**What you have to do**
Below are some records; output exactly the lines from the line with "none -> cyan brick I9 level 4" to the line with "orange brick J3:K4 level 1 -> none", both ends kept, and nothing more.

**Material for this exercise**
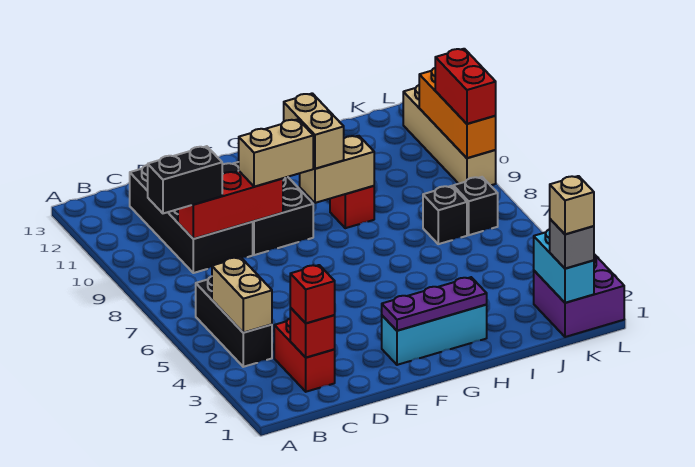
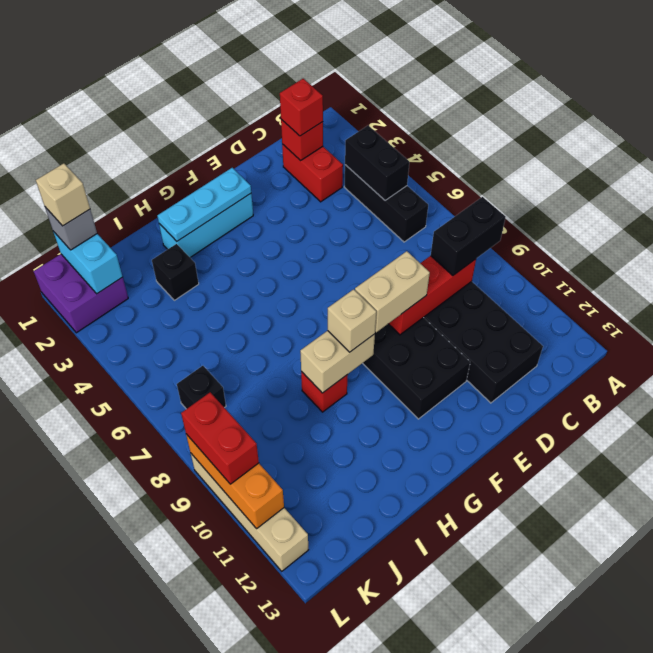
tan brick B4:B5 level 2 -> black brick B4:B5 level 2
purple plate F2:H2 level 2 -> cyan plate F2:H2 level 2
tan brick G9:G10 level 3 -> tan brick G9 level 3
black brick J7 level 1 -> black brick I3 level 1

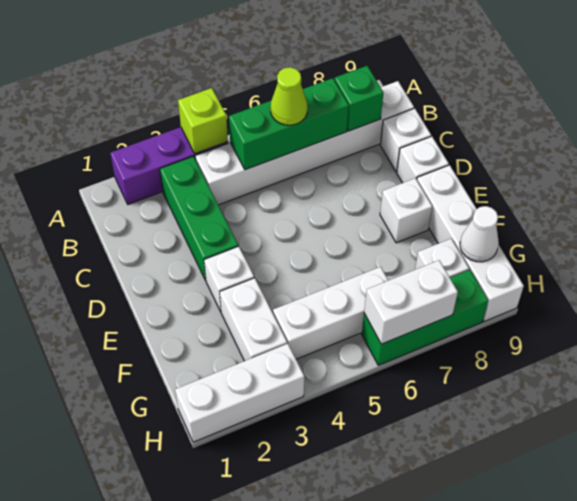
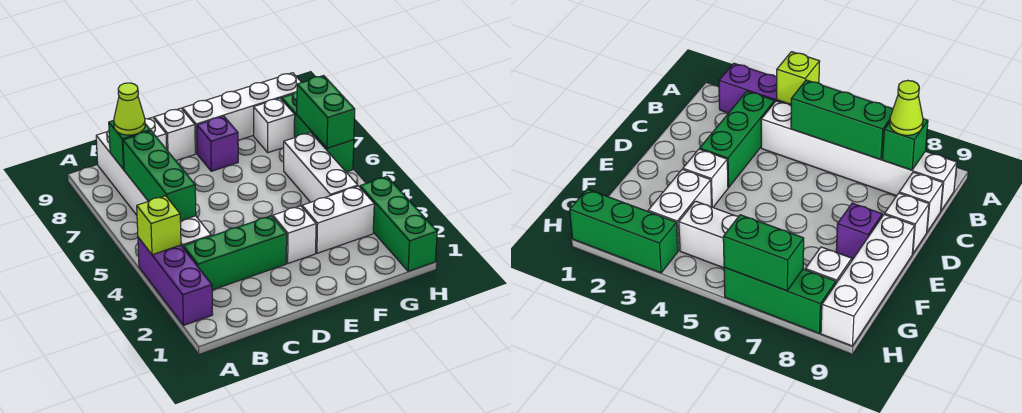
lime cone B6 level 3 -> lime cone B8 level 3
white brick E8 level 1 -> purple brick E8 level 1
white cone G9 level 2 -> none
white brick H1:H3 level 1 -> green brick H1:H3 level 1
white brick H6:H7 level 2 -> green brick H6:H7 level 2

* * *

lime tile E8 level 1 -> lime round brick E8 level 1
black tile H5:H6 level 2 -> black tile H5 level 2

...

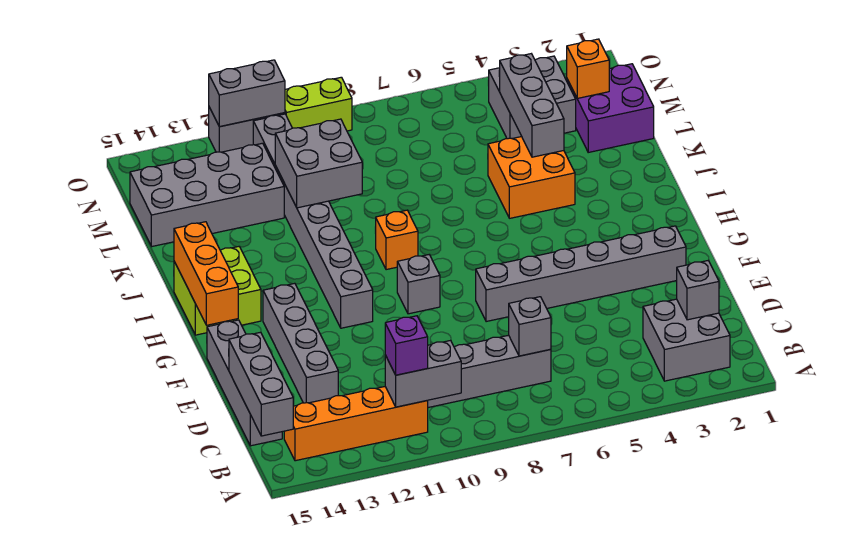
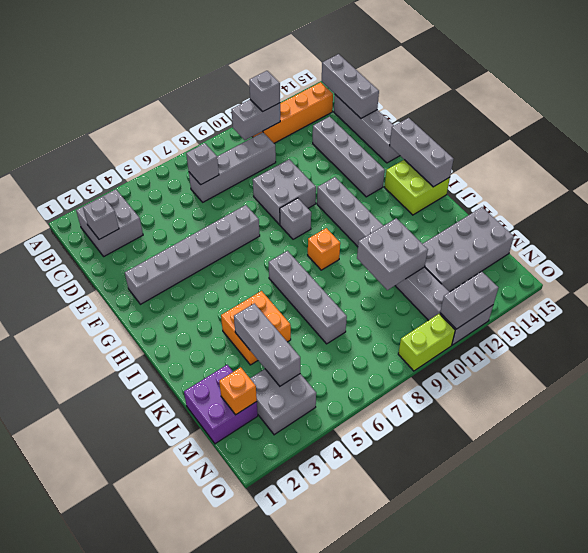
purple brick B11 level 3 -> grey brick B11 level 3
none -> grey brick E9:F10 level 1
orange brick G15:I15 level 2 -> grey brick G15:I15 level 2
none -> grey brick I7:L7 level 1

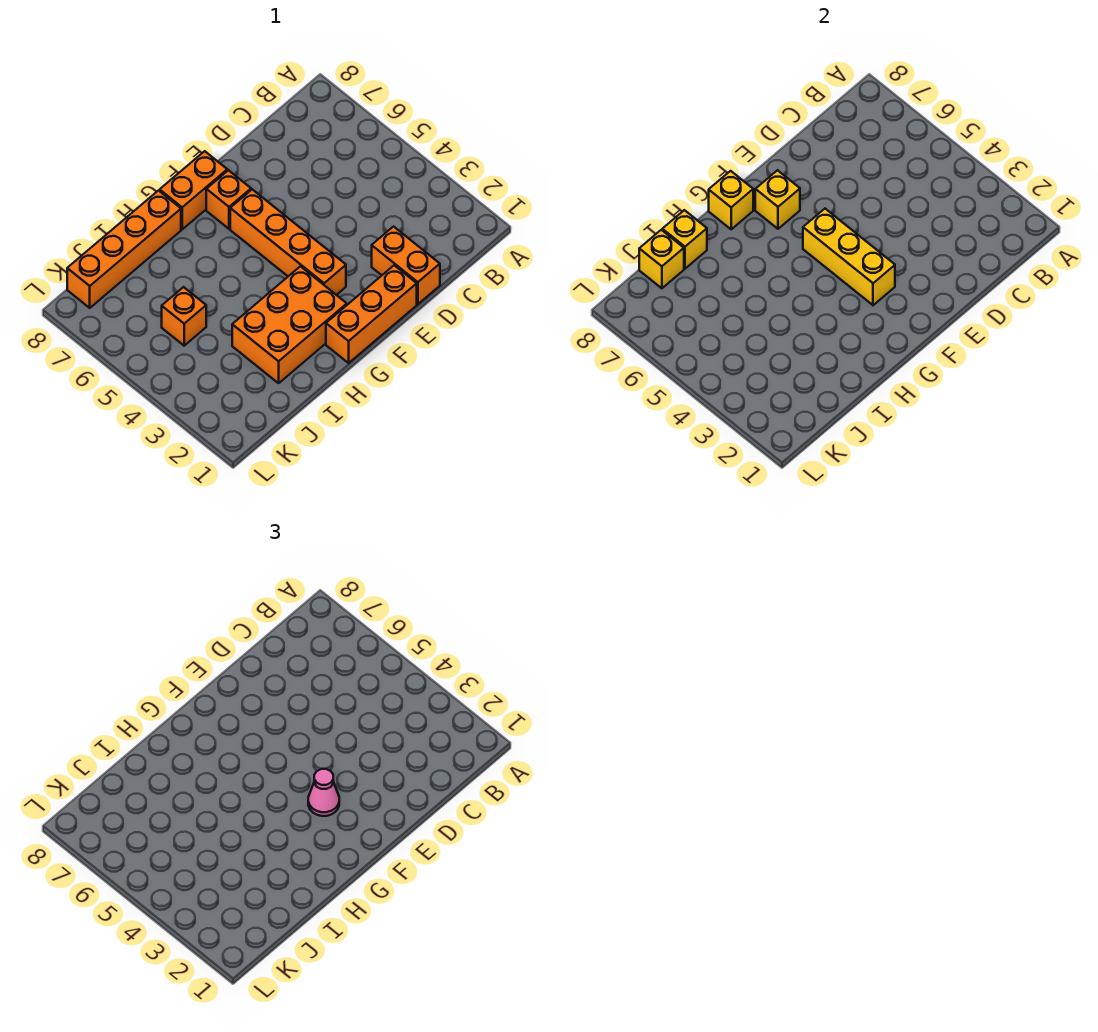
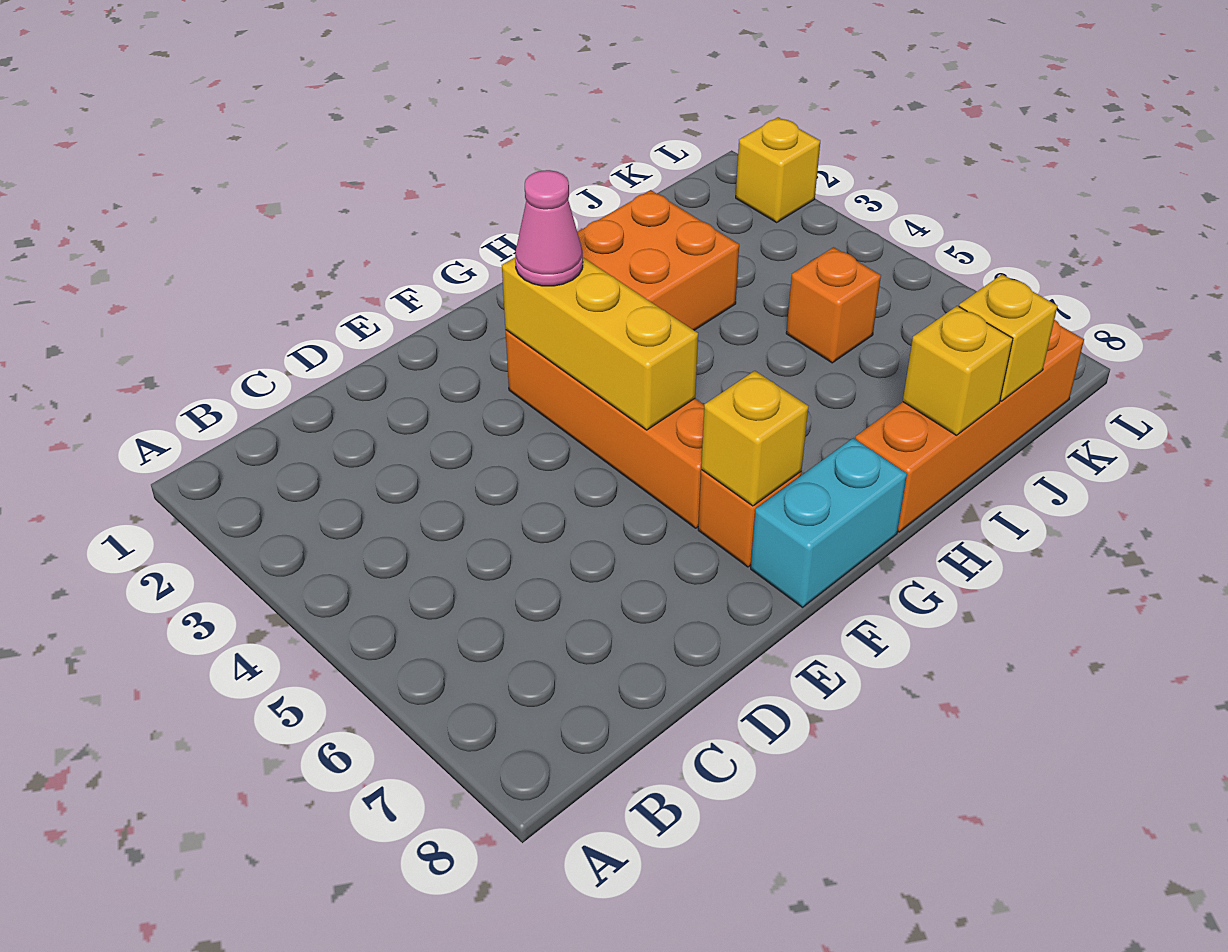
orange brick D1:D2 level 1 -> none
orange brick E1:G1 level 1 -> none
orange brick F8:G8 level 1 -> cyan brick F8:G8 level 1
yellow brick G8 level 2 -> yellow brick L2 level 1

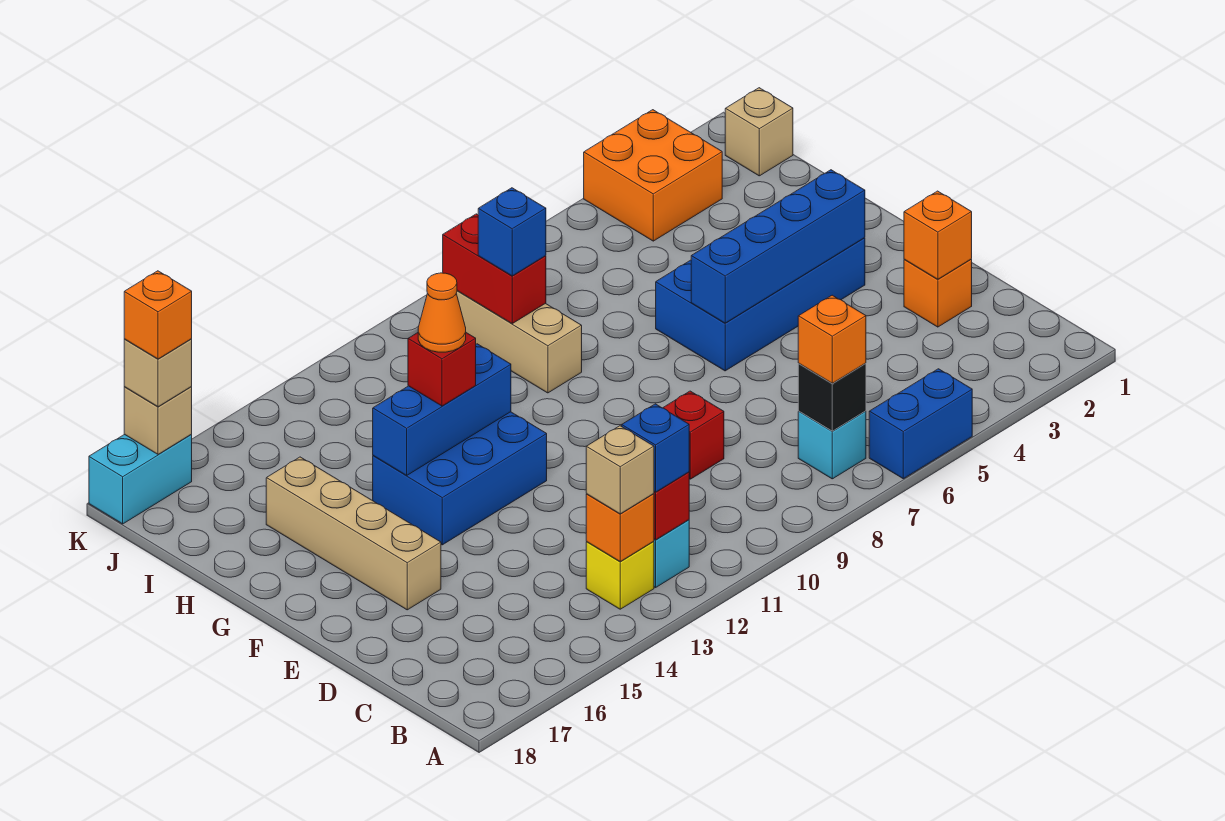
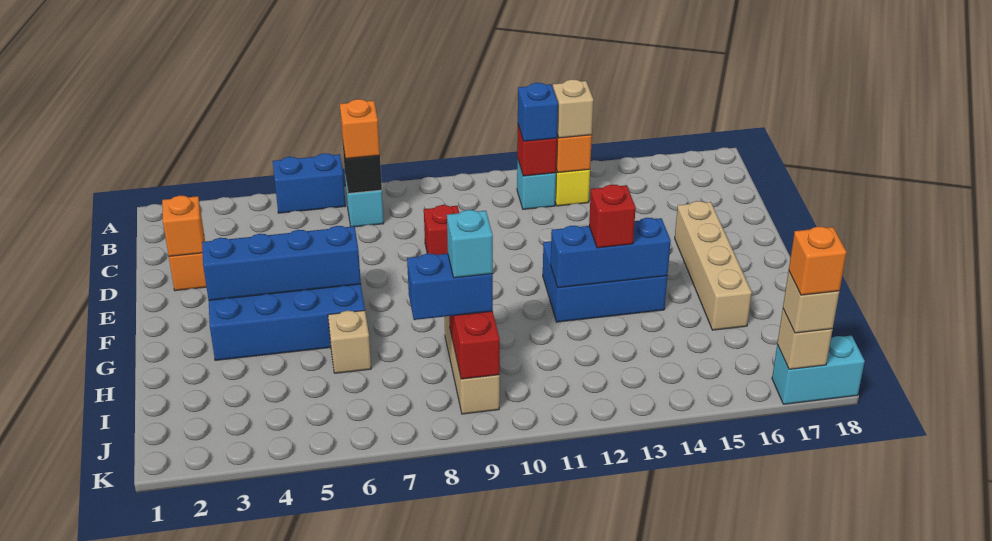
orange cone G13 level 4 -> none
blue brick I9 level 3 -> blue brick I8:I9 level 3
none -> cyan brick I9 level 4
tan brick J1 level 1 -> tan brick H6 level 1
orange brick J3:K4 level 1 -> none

**Exercise result**
none -> cyan brick I9 level 4
tan brick J1 level 1 -> tan brick H6 level 1
orange brick J3:K4 level 1 -> none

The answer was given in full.